- **Assigned task**: Give back the entire listing that follows, exactly.

- **Source data**:
········

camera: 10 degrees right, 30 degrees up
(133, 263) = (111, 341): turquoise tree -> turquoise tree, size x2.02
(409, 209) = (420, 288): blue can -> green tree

········

- **Solution below**:
camera: 10 degrees right, 30 degrees up
(133, 263) = (111, 341): turquoise tree -> turquoise tree, size x2.02
(409, 209) = (420, 288): blue can -> green tree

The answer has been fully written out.